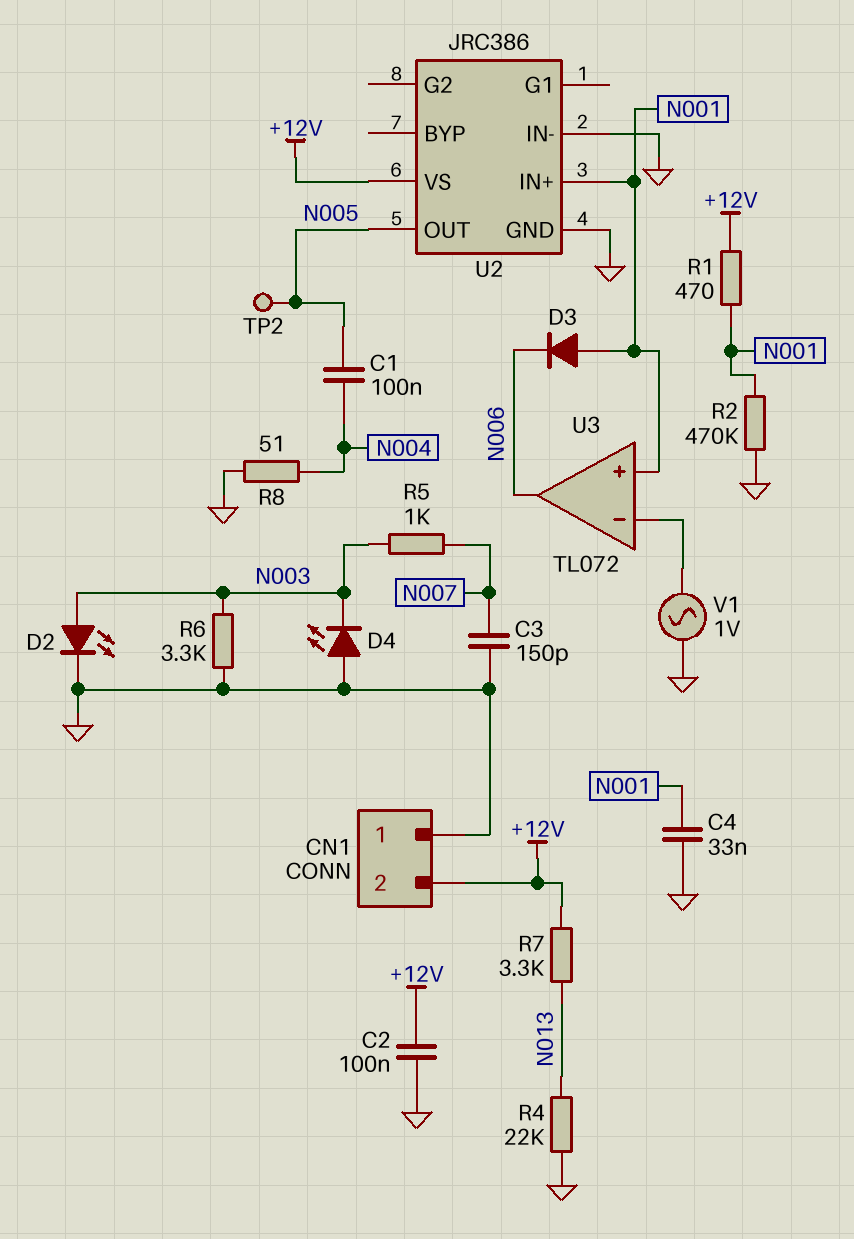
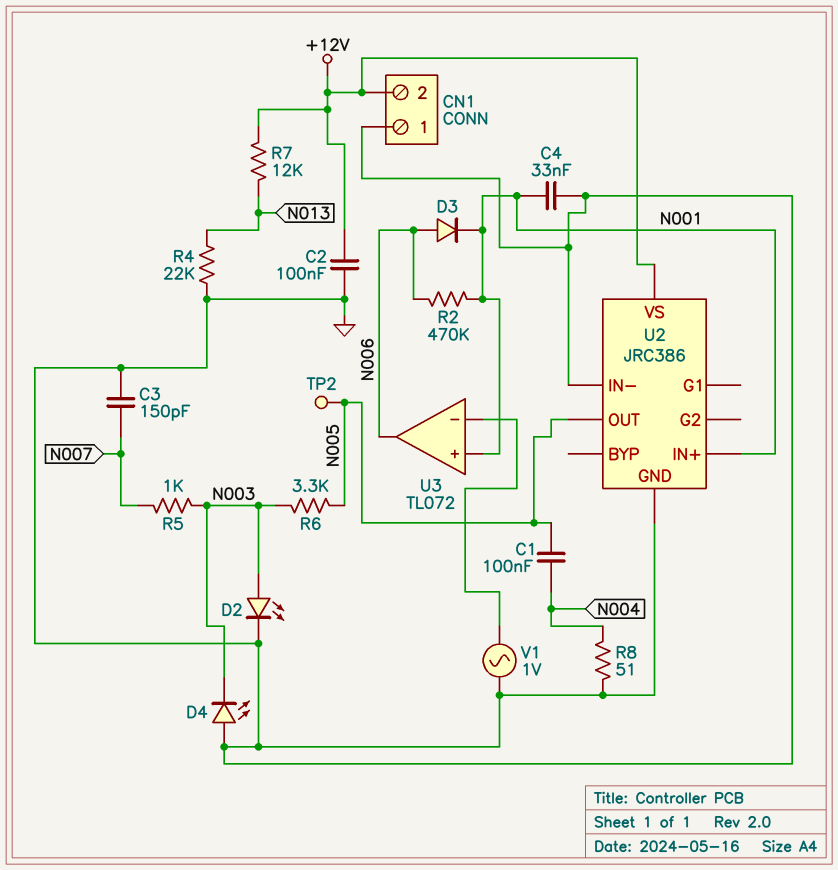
D3: diode (A N001, K N006) -> diode (A N006, K N001)
R1: 470 (+12V, N001) -> none
R2: 470k (GND, N001) -> 470k (N001, N006)
R6: 3.3k (GND, N003) -> 3.3k (N003, N005)
R7: 3.3k (+12V, N013) -> 12k (+12V, N013)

TASK ITEM
Could you output the lines above exactly, with no pictures included?

YOUR RESPONSE
D3: diode (A N001, K N006) -> diode (A N006, K N001)
R1: 470 (+12V, N001) -> none
R2: 470k (GND, N001) -> 470k (N001, N006)
R6: 3.3k (GND, N003) -> 3.3k (N003, N005)
R7: 3.3k (+12V, N013) -> 12k (+12V, N013)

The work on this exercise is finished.